▸ **Material shown**
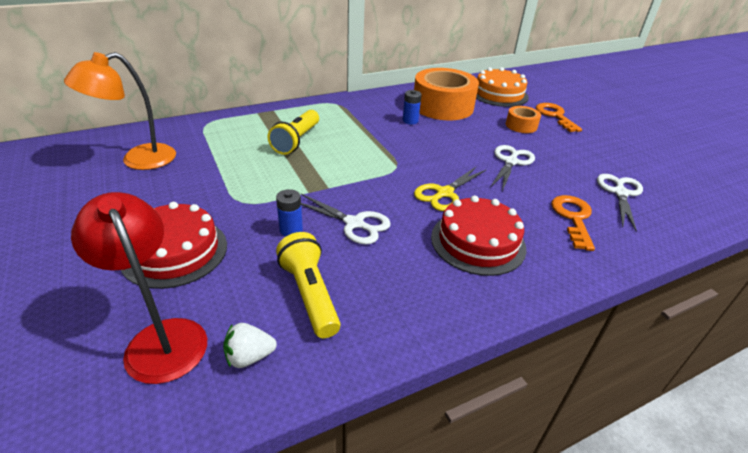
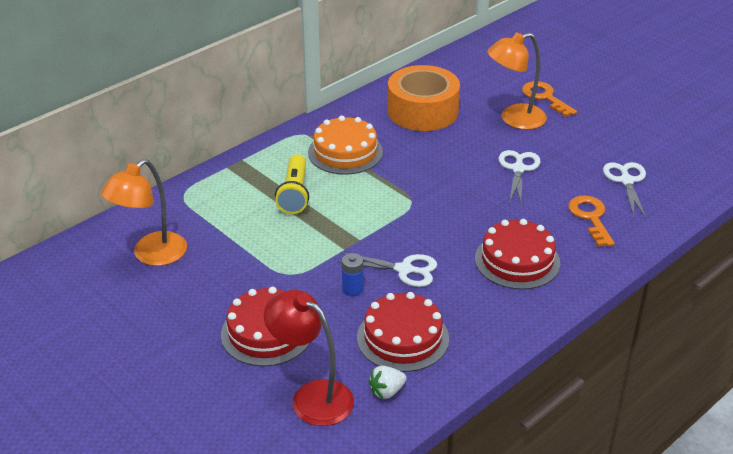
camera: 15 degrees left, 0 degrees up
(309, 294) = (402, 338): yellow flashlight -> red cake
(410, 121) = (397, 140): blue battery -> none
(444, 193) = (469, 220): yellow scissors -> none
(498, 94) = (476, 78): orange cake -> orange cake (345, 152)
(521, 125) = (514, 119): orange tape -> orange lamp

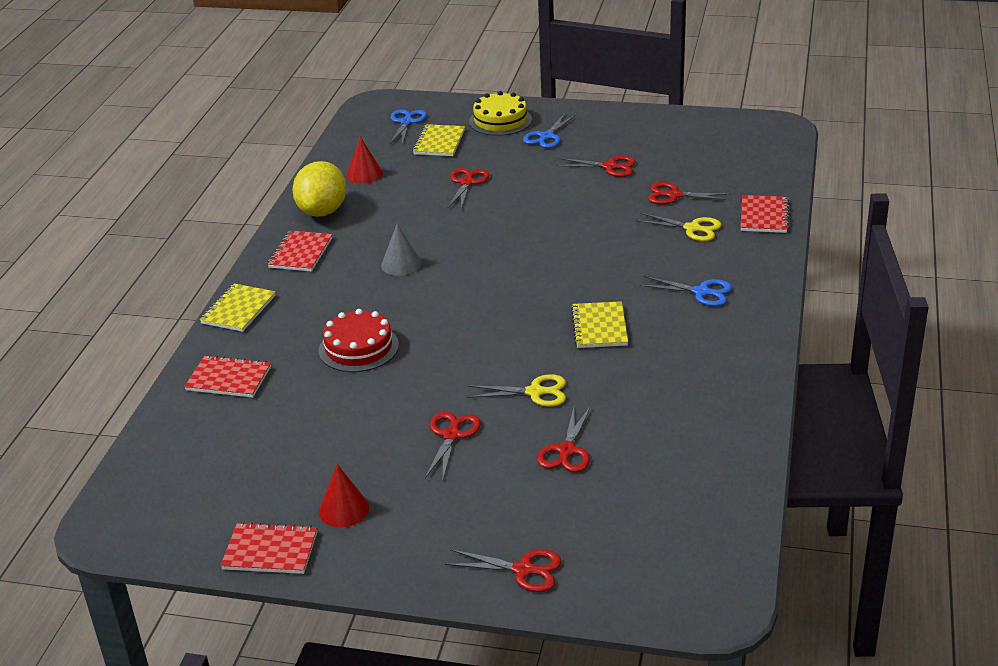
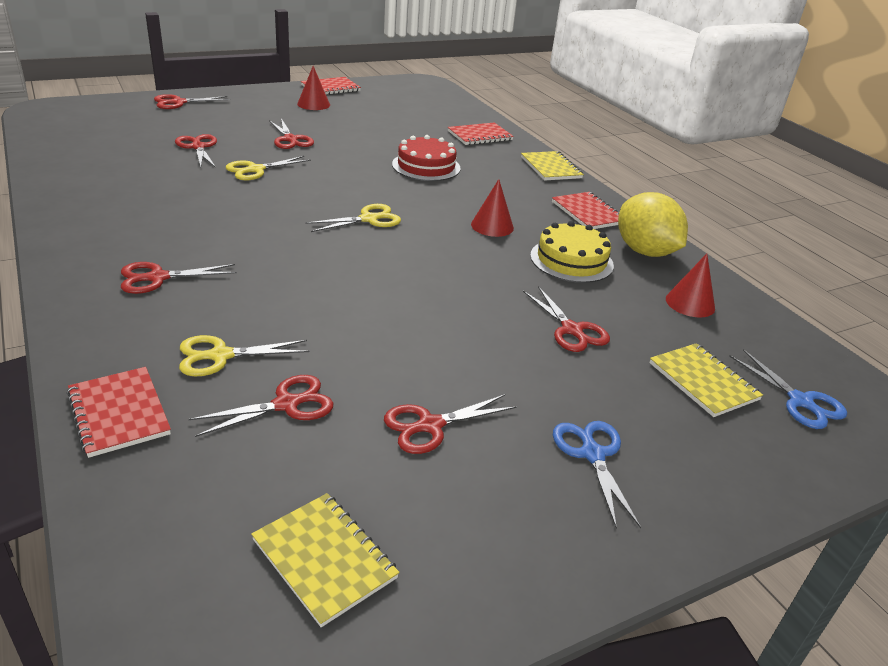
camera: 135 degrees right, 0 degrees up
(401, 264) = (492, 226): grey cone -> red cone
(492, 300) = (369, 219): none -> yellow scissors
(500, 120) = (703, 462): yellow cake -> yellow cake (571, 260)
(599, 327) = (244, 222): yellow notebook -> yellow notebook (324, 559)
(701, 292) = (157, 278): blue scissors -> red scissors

==

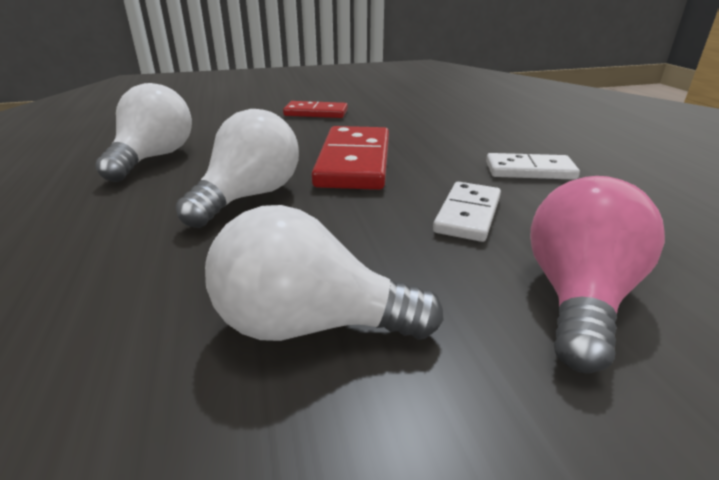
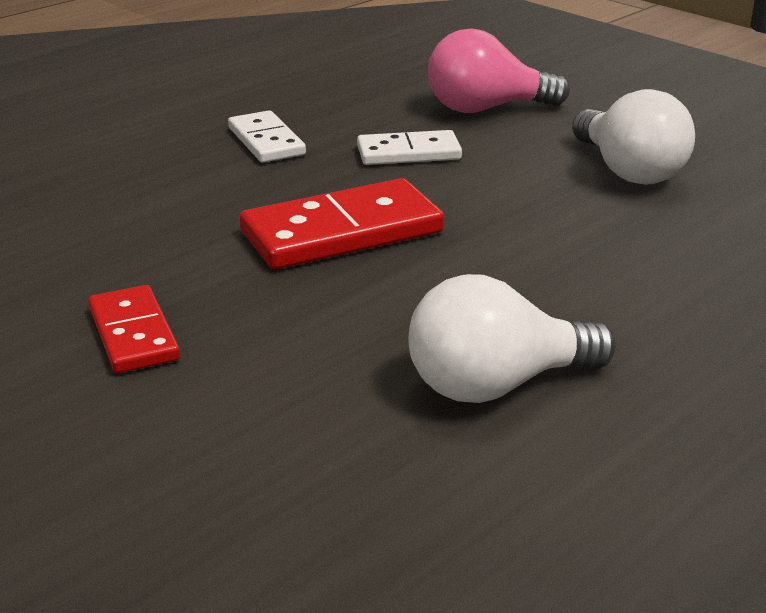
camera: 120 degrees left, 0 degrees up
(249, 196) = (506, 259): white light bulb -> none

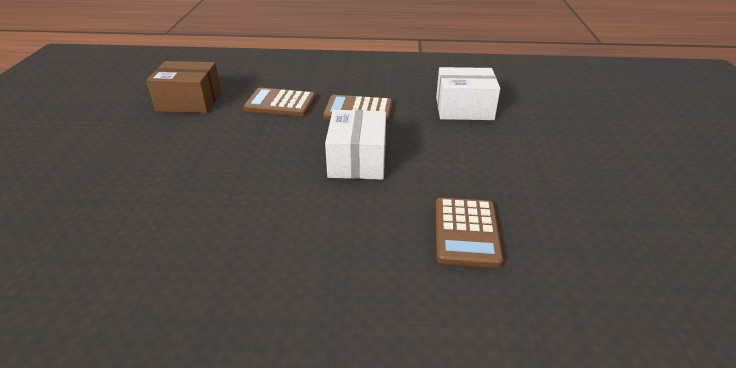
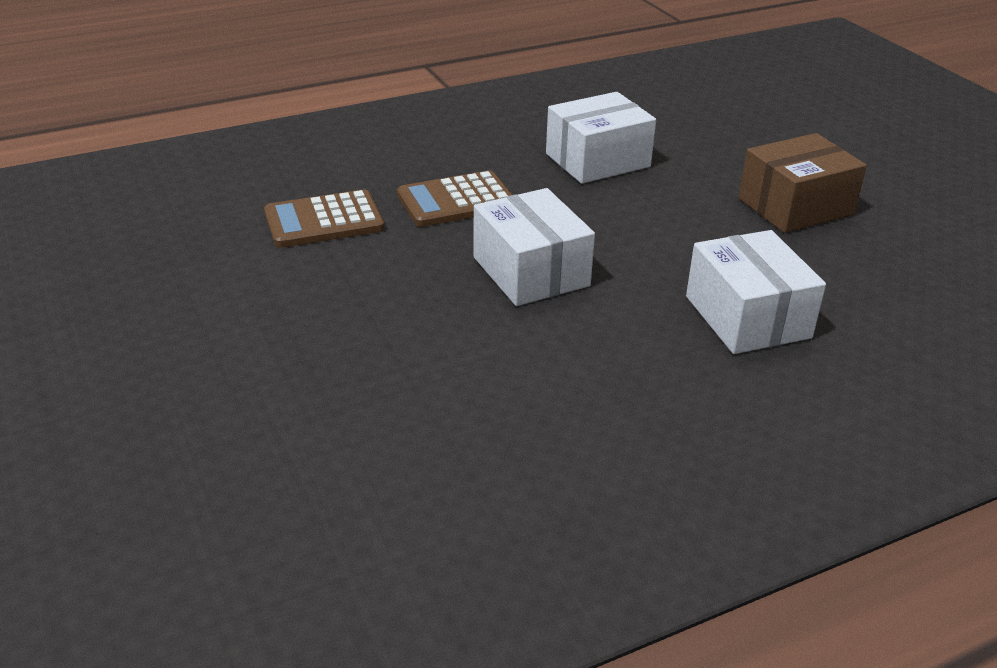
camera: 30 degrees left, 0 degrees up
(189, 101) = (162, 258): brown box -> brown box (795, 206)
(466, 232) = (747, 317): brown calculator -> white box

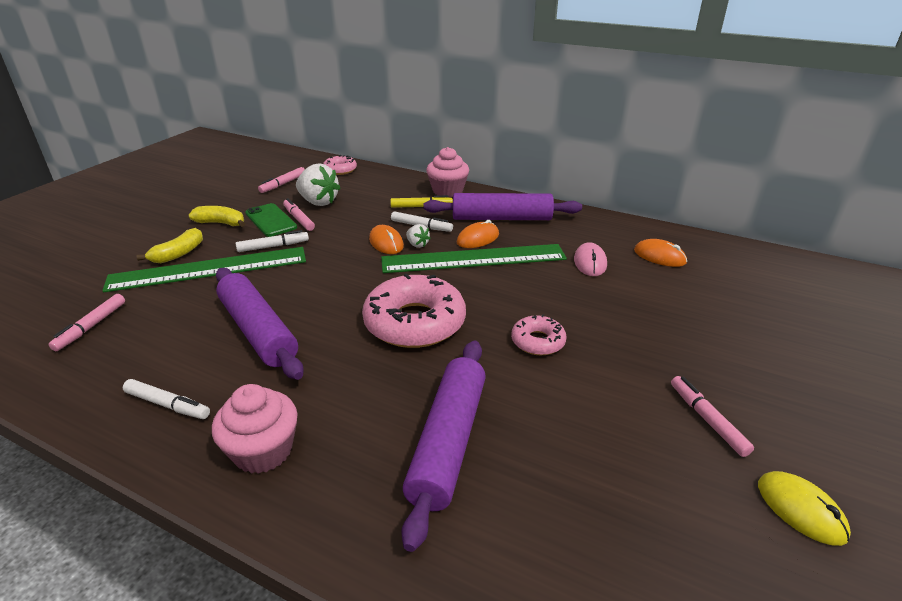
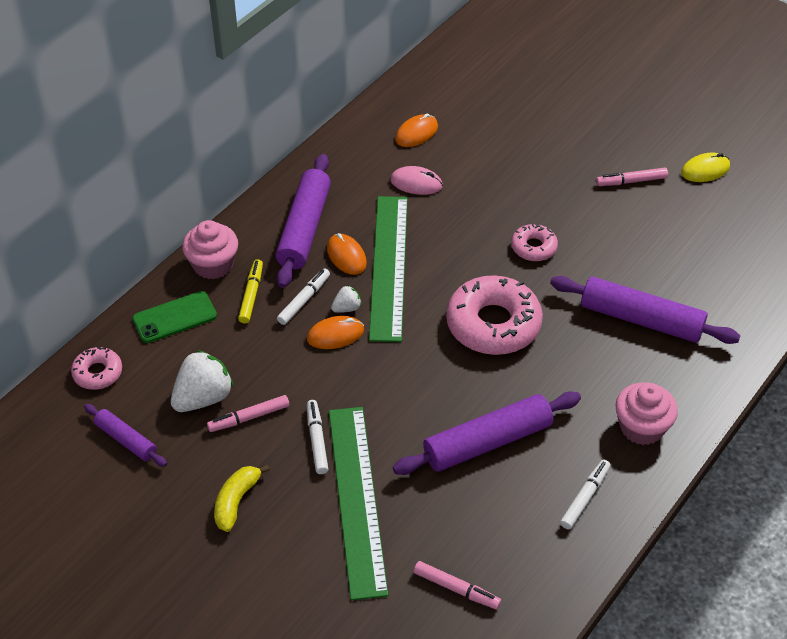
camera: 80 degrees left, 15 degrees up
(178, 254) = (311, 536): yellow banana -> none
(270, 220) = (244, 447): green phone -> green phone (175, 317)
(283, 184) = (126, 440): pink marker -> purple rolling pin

▸ **Exercise details**
The material above holds pictures; leave them out and set down exactly the lines from the line with "(410, 121) = (397, 140): blue battery -> none" to the line with "(492, 300) = (369, 219): none", both included.

▸ **Result**
(410, 121) = (397, 140): blue battery -> none
(444, 193) = (469, 220): yellow scissors -> none
(498, 94) = (476, 78): orange cake -> orange cake (345, 152)
(521, 125) = (514, 119): orange tape -> orange lamp

camera: 135 degrees right, 0 degrees up
(401, 264) = (492, 226): grey cone -> red cone
(492, 300) = (369, 219): none -> yellow scissors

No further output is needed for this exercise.